SUPPLIED DATA ->
** START **

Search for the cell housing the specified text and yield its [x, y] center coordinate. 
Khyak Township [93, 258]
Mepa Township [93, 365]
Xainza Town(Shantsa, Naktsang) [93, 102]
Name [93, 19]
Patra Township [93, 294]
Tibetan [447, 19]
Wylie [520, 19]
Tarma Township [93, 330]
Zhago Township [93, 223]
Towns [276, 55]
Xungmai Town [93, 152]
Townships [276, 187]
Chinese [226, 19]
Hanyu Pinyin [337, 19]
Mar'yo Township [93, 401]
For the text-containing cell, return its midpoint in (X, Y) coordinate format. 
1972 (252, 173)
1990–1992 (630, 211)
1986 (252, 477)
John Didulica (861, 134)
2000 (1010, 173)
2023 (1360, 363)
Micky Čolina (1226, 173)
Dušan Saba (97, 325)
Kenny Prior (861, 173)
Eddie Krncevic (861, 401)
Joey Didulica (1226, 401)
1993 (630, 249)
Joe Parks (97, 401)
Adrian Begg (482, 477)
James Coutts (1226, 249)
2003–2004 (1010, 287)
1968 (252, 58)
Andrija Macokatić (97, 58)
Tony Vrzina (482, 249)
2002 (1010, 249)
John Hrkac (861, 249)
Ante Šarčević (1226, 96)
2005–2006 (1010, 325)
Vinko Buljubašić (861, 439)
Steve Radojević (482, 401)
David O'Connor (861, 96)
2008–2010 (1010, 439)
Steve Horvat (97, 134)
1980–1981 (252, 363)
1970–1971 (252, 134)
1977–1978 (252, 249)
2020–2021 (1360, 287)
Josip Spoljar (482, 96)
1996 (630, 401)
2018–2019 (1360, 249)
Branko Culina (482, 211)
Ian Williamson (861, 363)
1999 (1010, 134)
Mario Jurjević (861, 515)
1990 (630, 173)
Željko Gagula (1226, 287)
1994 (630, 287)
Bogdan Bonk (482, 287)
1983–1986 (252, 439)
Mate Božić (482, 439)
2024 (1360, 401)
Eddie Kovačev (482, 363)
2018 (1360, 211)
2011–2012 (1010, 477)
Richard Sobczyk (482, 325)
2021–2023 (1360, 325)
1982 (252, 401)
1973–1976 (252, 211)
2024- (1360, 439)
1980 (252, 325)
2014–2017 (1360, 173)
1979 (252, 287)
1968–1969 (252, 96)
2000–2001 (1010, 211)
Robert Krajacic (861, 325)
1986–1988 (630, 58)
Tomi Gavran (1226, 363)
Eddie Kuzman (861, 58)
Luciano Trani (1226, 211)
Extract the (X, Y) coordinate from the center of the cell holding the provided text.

** END **

TASK TO COMPLETE -> Please copy every entry above, line for line and character for character, with no changes.

SOLUTION ->
Search for the cell housing the specified text and yield its [x, y] center coordinate. 
Khyak Township [93, 258]
Mepa Township [93, 365]
Xainza Town(Shantsa, Naktsang) [93, 102]
Name [93, 19]
Patra Township [93, 294]
Tibetan [447, 19]
Wylie [520, 19]
Tarma Township [93, 330]
Zhago Township [93, 223]
Towns [276, 55]
Xungmai Town [93, 152]
Townships [276, 187]
Chinese [226, 19]
Hanyu Pinyin [337, 19]
Mar'yo Township [93, 401]
For the text-containing cell, return its midpoint in (X, Y) coordinate format. 
1972 (252, 173)
1990–1992 (630, 211)
1986 (252, 477)
John Didulica (861, 134)
2000 (1010, 173)
2023 (1360, 363)
Micky Čolina (1226, 173)
Dušan Saba (97, 325)
Kenny Prior (861, 173)
Eddie Krncevic (861, 401)
Joey Didulica (1226, 401)
1993 (630, 249)
Joe Parks (97, 401)
Adrian Begg (482, 477)
James Coutts (1226, 249)
2003–2004 (1010, 287)
1968 (252, 58)
Andrija Macokatić (97, 58)
Tony Vrzina (482, 249)
2002 (1010, 249)
John Hrkac (861, 249)
Ante Šarčević (1226, 96)
2005–2006 (1010, 325)
Vinko Buljubašić (861, 439)
Steve Radojević (482, 401)
David O'Connor (861, 96)
2008–2010 (1010, 439)
Steve Horvat (97, 134)
1980–1981 (252, 363)
1970–1971 (252, 134)
1977–1978 (252, 249)
2020–2021 (1360, 287)
Josip Spoljar (482, 96)
1996 (630, 401)
2018–2019 (1360, 249)
Branko Culina (482, 211)
Ian Williamson (861, 363)
1999 (1010, 134)
Mario Jurjević (861, 515)
1990 (630, 173)
Željko Gagula (1226, 287)
1994 (630, 287)
Bogdan Bonk (482, 287)
1983–1986 (252, 439)
Mate Božić (482, 439)
2024 (1360, 401)
Eddie Kovačev (482, 363)
2018 (1360, 211)
2011–2012 (1010, 477)
Richard Sobczyk (482, 325)
2021–2023 (1360, 325)
1982 (252, 401)
1973–1976 (252, 211)
2024- (1360, 439)
1980 (252, 325)
2014–2017 (1360, 173)
1979 (252, 287)
1968–1969 (252, 96)
2000–2001 (1010, 211)
Robert Krajacic (861, 325)
1986–1988 (630, 58)
Tomi Gavran (1226, 363)
Eddie Kuzman (861, 58)
Luciano Trani (1226, 211)
Extract the (X, Y) coordinate from the center of the cell holding the provided text.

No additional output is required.